§ **Work to complete**
Shown below are entries with pictures; the line with "orange 1x1 cone" through the line with "tan 1x1 cone [249,257,287,316]" is the span to retype exactly, and the pictures stay out.

§ **Data**
============

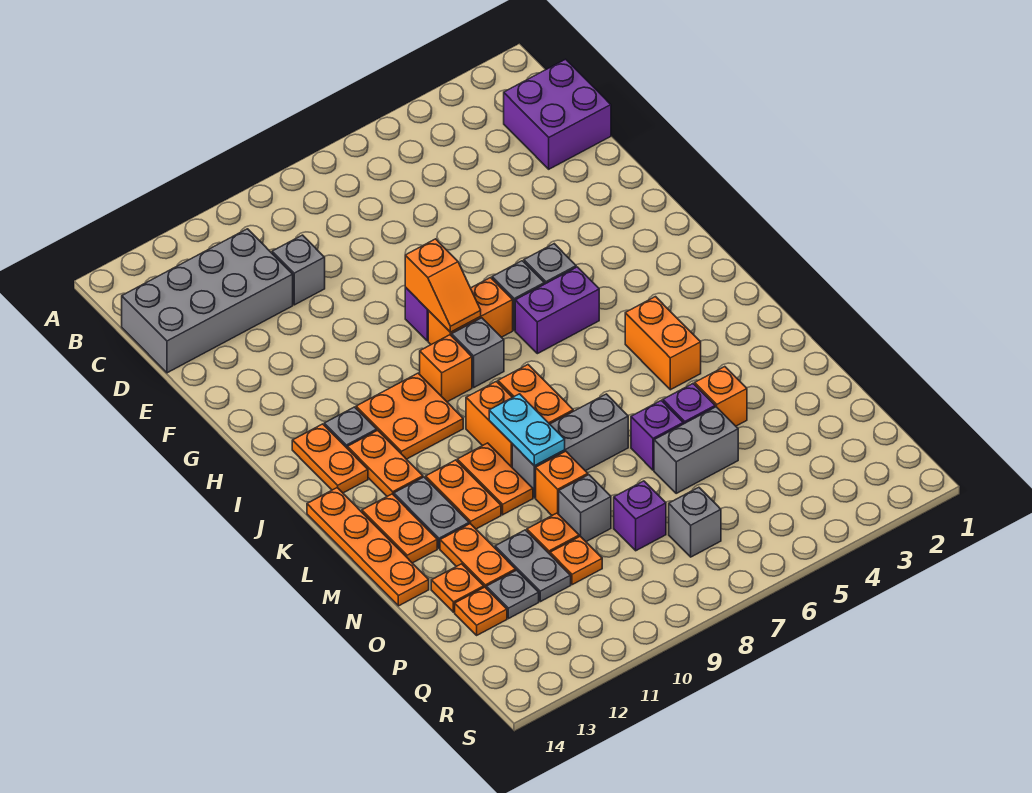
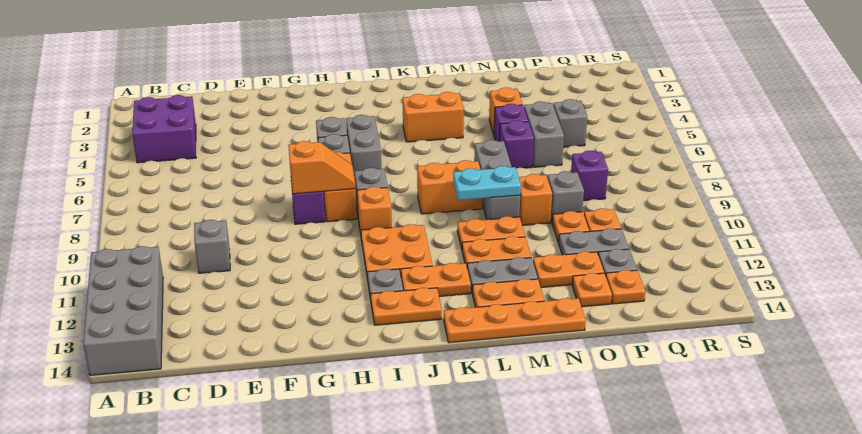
purple 2x2 brick [504,59,611,169] -> purple 2x2 brick moved to [132,95,196,163]
grey 2x4 brick [122,229,293,373] -> grey 2x4 brick moved to [83,246,163,375]
purple 1x2 brick [515,267,599,354] -> grey 1x2 brick [346,115,381,177]
orange 1x2 brick [466,381,512,467] -> none
grey 1x1 brick [669,487,721,557] -> grey 1x1 brick moved to [553,99,587,147]

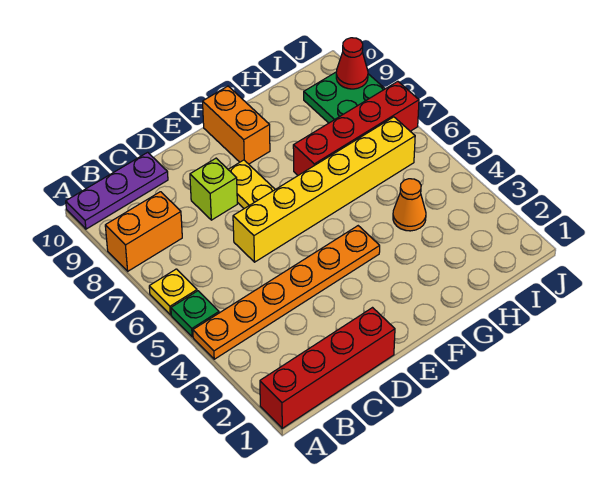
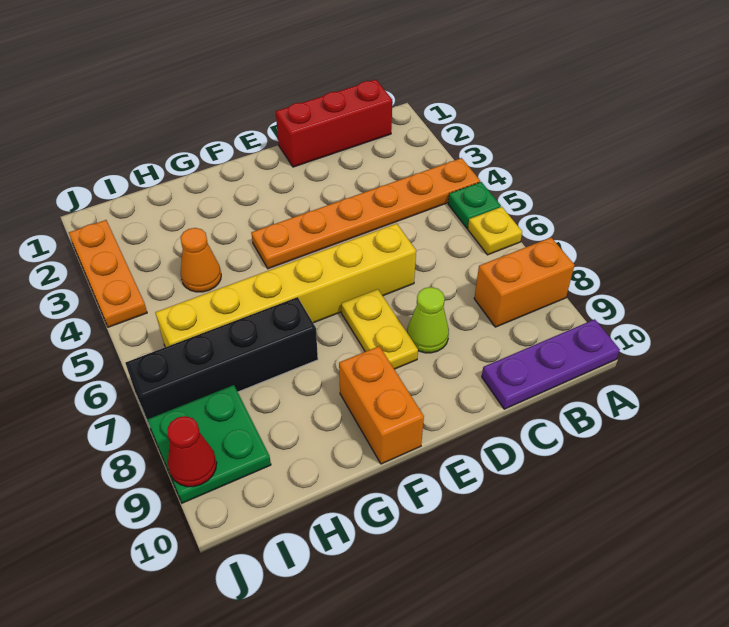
red 1x4 brick [260,308,395,428] -> red 1x3 brick [276,79,392,167]
lime 1x1 brick [190,158,237,220] -> lime 1x1 cone [407,287,449,353]
red 1x4 brick [293,81,419,175] -> black 1x4 brick [125,297,318,424]
none -> orange 1x3 plate [69,220,147,327]

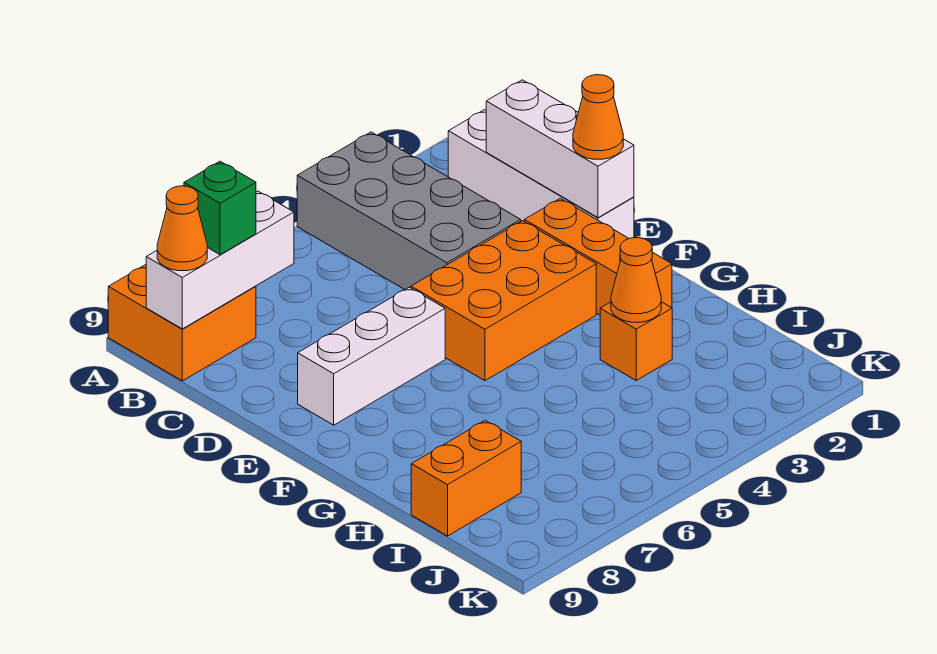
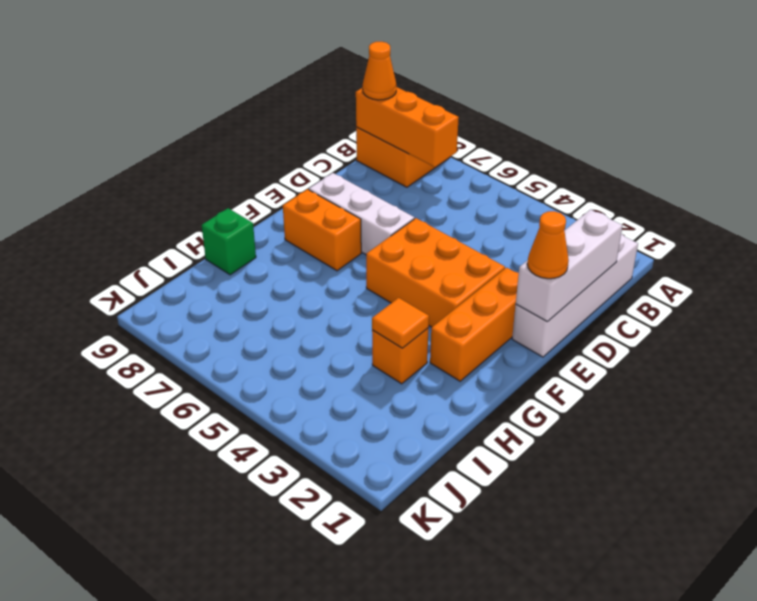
grey 2x4 brick [297,132,521,289] -> none
white 1x3 brick [146,191,294,329] -> orange 1x3 brick [356,87,459,167]
green 1x1 brick [184,161,256,255] -> green 1x1 brick moved to [202,208,256,275]
orange 1x1 cone [611,238,661,322] -> orange 1x1 tile [372,298,429,348]
orange 1x2 brick [411,420,521,536] -> orange 1x2 brick moved to [283,189,361,271]

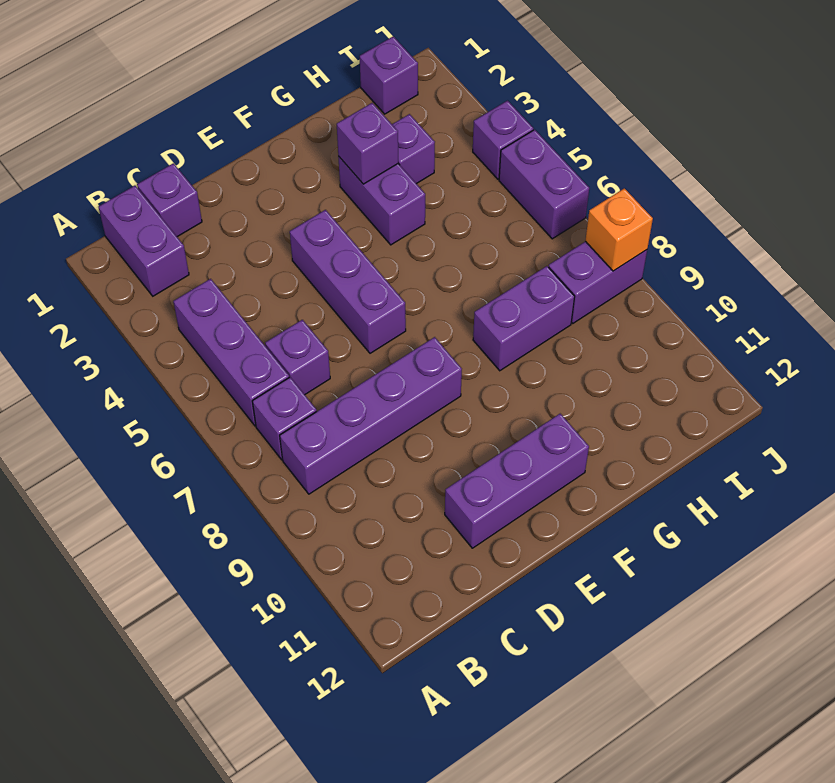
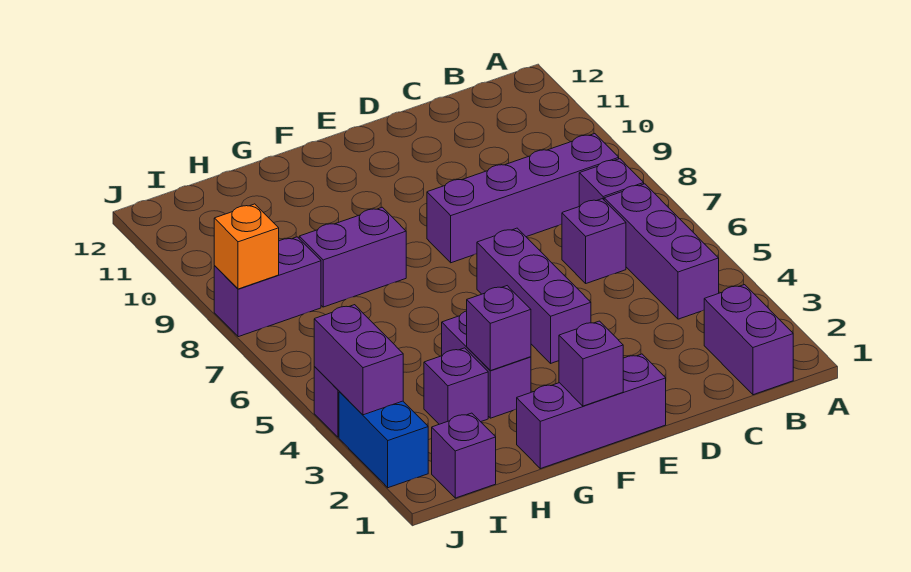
purple 1x1 brick [137,163,202,237] -> purple 1x1 brick moved to [559,321,623,406]
purple 1x3 brick [445,414,589,548] -> purple 1x3 brick moved to [517,354,666,469]
none -> blue 1x2 brick [339,391,428,488]
purple 1x2 brick [499,130,589,239] -> purple 1x2 brick moved to [314,305,403,415]

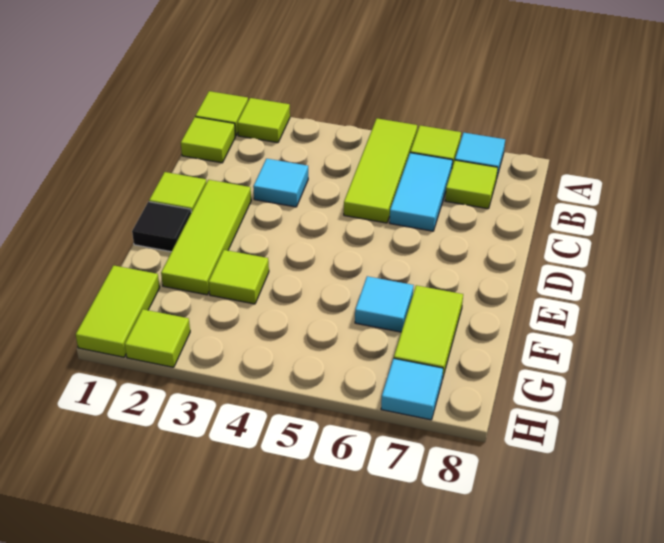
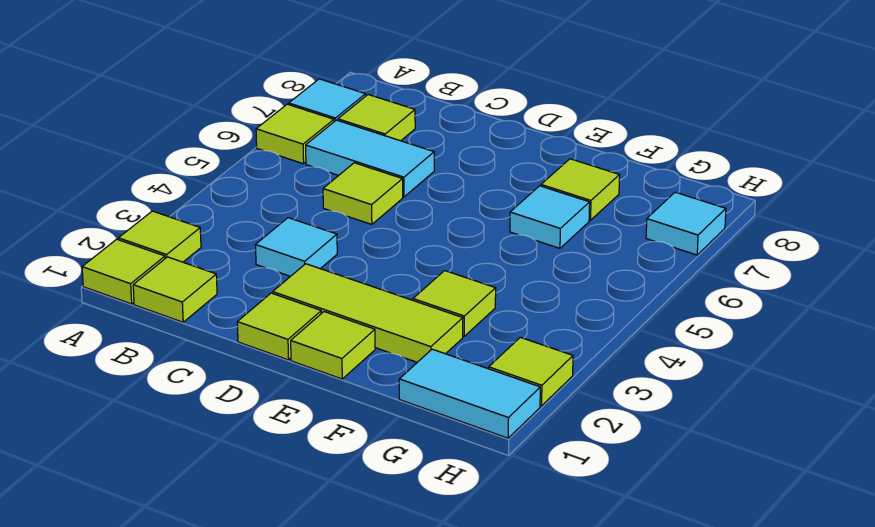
lime 1x3 tile [344,119,417,223] -> lime 1x1 tile [323,163,403,224]
black 1x1 tile [132,202,191,252] -> lime 1x1 tile [291,312,375,379]
lime 1x2 tile [394,285,463,380] -> lime 1x1 tile [541,159,620,220]
lime 1x2 tile [76,265,160,357] -> cyan 1x2 tile [399,349,540,438]

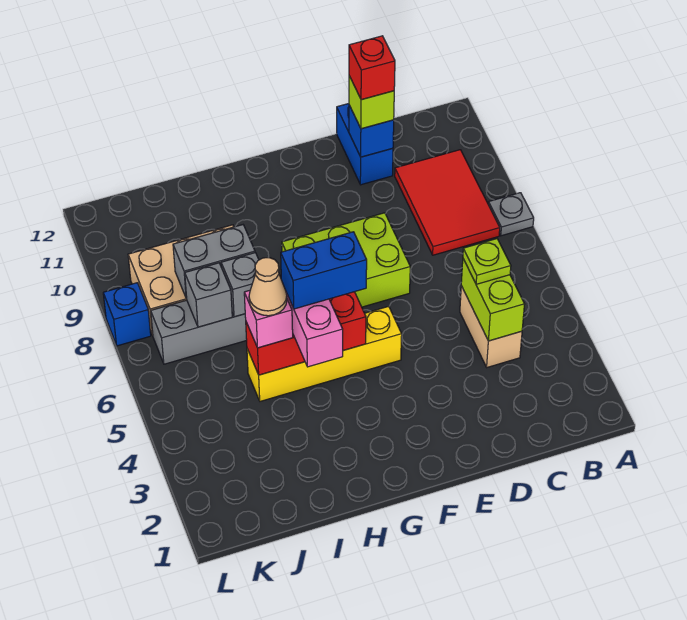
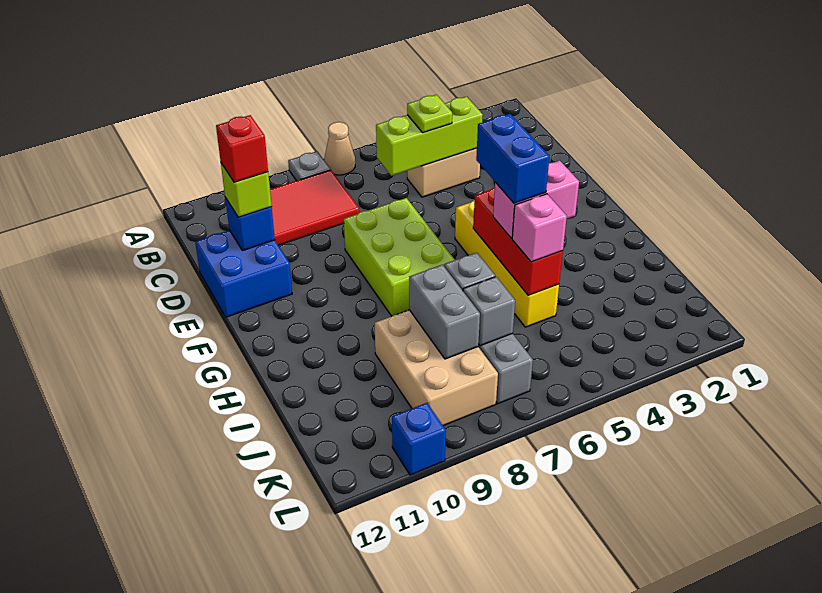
lime 1x2 brick [461,259,525,341] -> lime 1x3 brick [376,97,483,176]
blue 1x2 brick [337,104,393,185] -> blue 2x2 brick [195,230,292,317]
tan 1x1 cone [249,257,287,316] -> tan 1x1 cone moved to [324,122,355,175]
blue 1x1 brick [103,283,151,346] -> blue 1x1 brick moved to [392,403,446,475]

============

§ **Task answer**
orange 1x1 cone [611,238,661,322] -> orange 1x1 tile [372,298,429,348]
orange 1x2 brick [411,420,521,536] -> orange 1x2 brick moved to [283,189,361,271]

purple 1x1 brick [137,163,202,237] -> purple 1x1 brick moved to [559,321,623,406]
purple 1x3 brick [445,414,589,548] -> purple 1x3 brick moved to [517,354,666,469]
none -> blue 1x2 brick [339,391,428,488]
purple 1x2 brick [499,130,589,239] -> purple 1x2 brick moved to [314,305,403,415]

lime 1x3 tile [344,119,417,223] -> lime 1x1 tile [323,163,403,224]
black 1x1 tile [132,202,191,252] -> lime 1x1 tile [291,312,375,379]
lime 1x2 tile [394,285,463,380] -> lime 1x1 tile [541,159,620,220]
lime 1x2 tile [76,265,160,357] -> cyan 1x2 tile [399,349,540,438]

lime 1x2 brick [461,259,525,341] -> lime 1x3 brick [376,97,483,176]
blue 1x2 brick [337,104,393,185] -> blue 2x2 brick [195,230,292,317]
tan 1x1 cone [249,257,287,316] -> tan 1x1 cone moved to [324,122,355,175]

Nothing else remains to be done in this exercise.